Verbatim output of the lines below is required, with the images omitted.

[Opening Data to examine section]

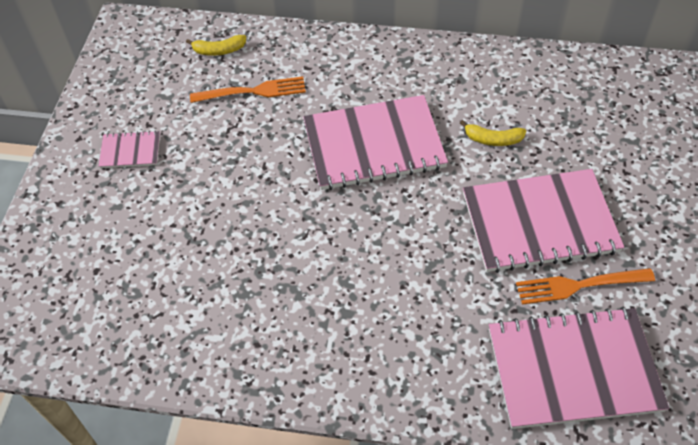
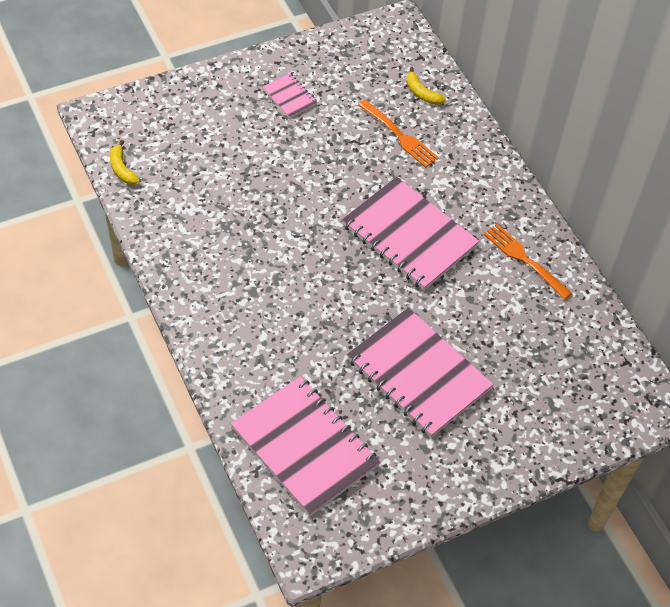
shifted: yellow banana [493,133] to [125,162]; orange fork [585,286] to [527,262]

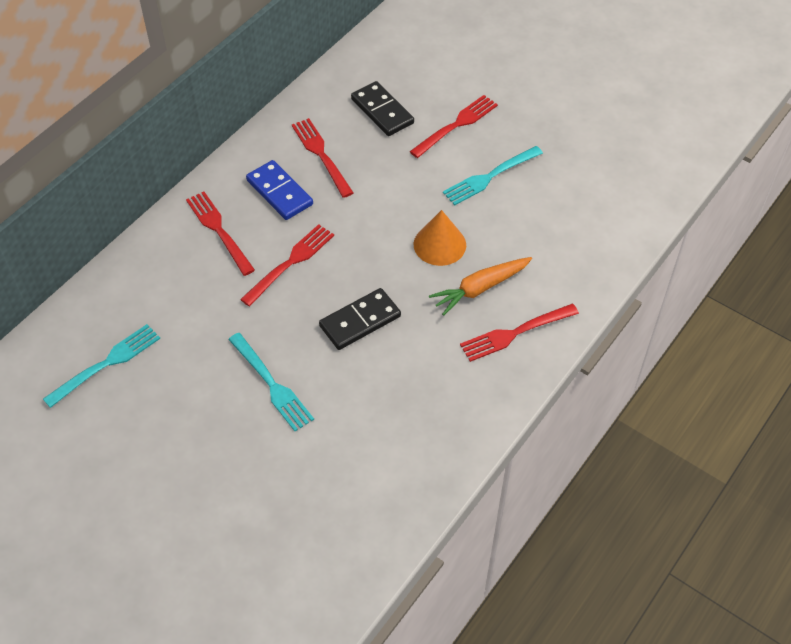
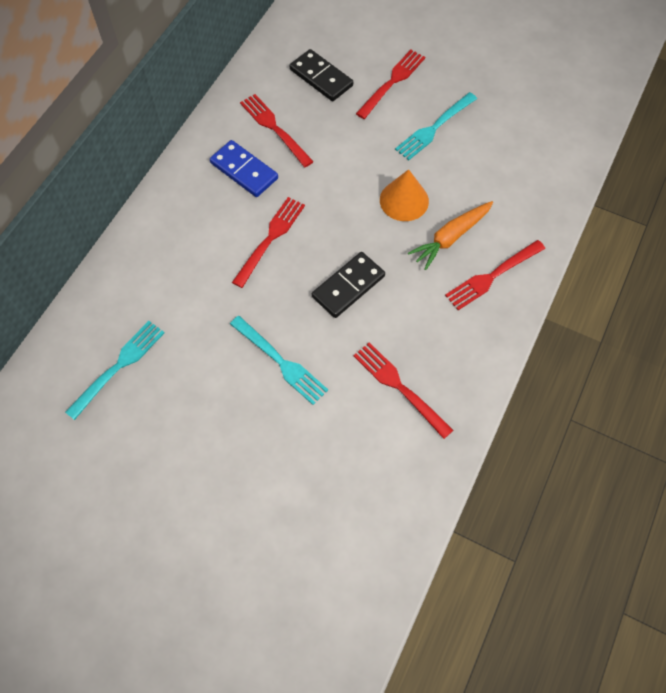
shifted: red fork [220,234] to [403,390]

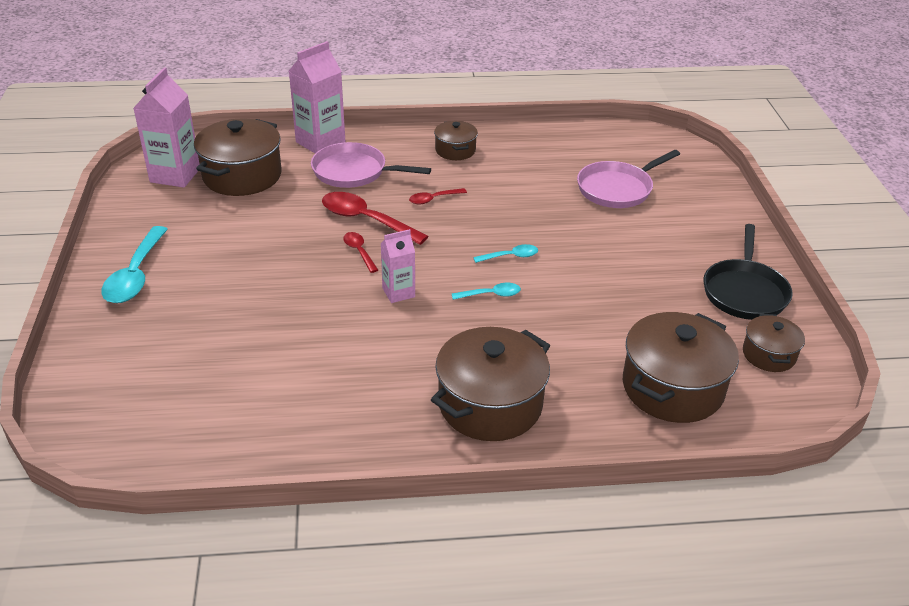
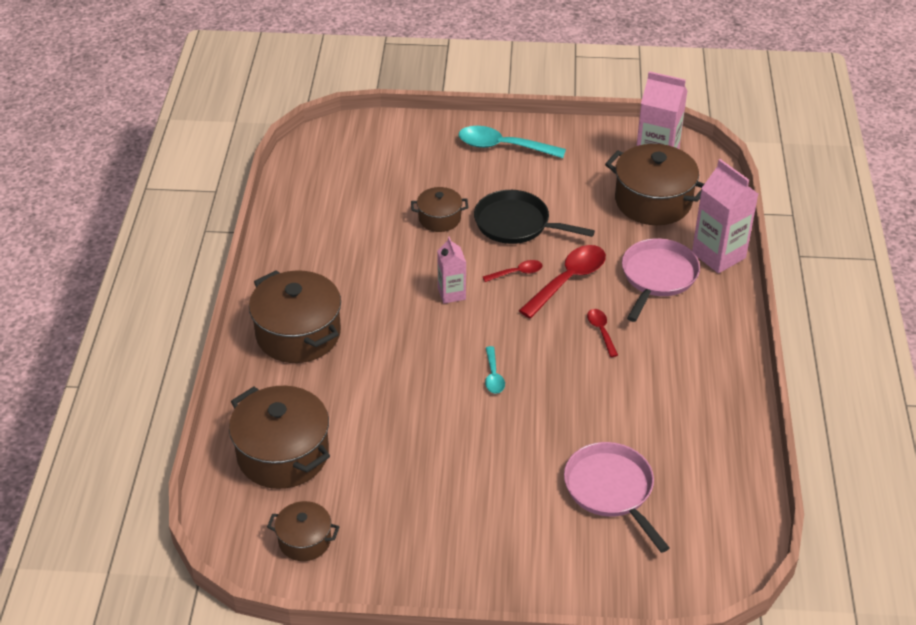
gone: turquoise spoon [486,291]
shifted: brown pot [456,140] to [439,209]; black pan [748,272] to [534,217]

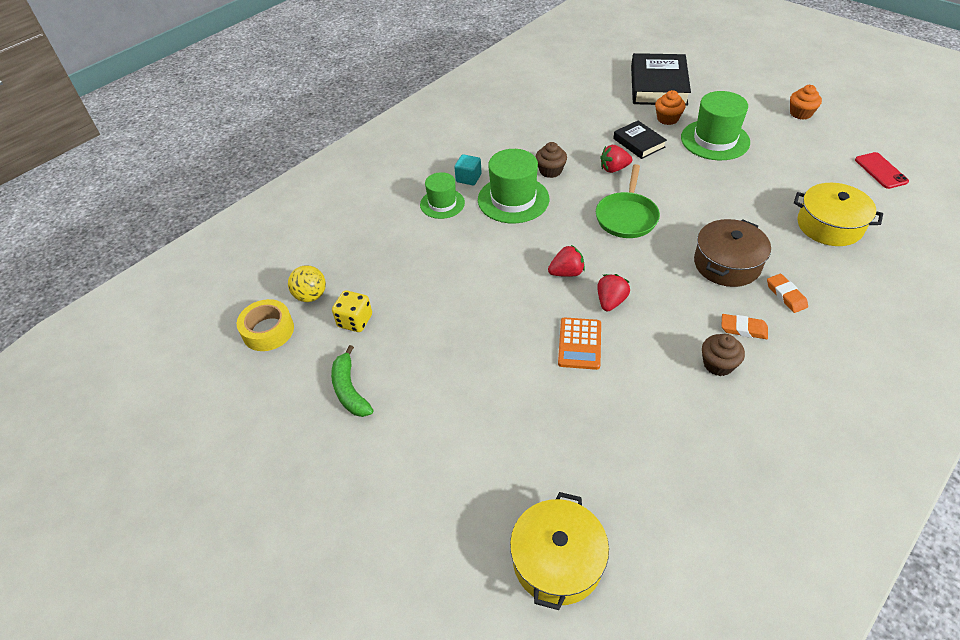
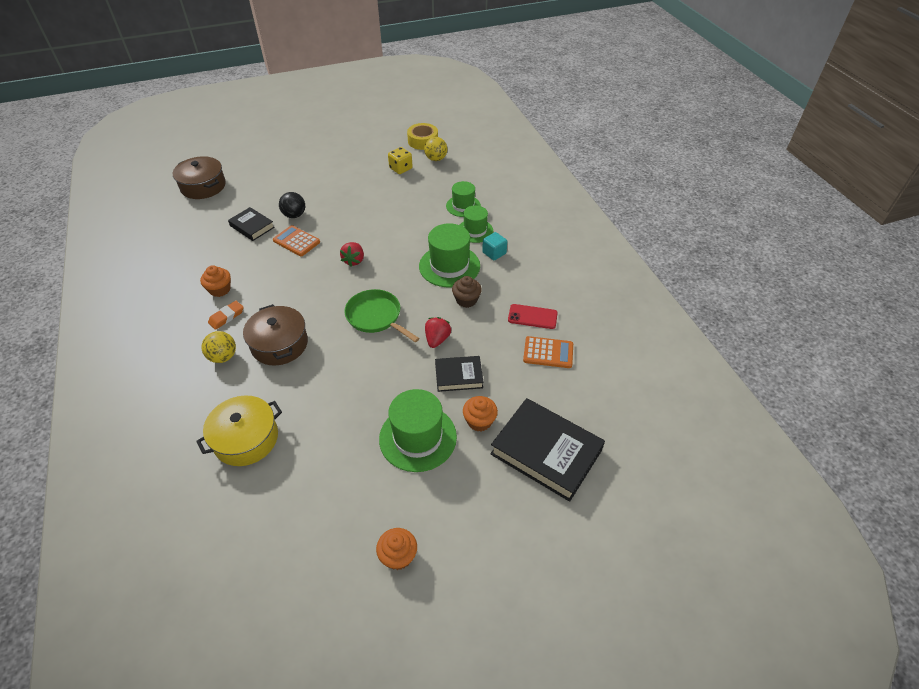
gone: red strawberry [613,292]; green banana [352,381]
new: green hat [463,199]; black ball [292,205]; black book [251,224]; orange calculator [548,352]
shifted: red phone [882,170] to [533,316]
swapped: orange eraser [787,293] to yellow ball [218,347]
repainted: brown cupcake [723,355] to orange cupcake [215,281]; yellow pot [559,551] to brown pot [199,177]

[Closing Data to examine section]

▶ Written response:
shifted: yellow banana [493,133] to [125,162]; orange fork [585,286] to [527,262]

shifted: red fork [220,234] to [403,390]

gone: turquoise spoon [486,291]
shifted: brown pot [456,140] to [439,209]; black pan [748,272] to [534,217]

gone: red strawberry [613,292]; green banana [352,381]
new: green hat [463,199]; black ball [292,205]; black book [251,224]; orange calculator [548,352]
shifted: red phone [882,170] to [533,316]
swapped: orange eraser [787,293] to yellow ball [218,347]
repainted: brown cupcake [723,355] to orange cupcake [215,281]; yellow pot [559,551] to brown pot [199,177]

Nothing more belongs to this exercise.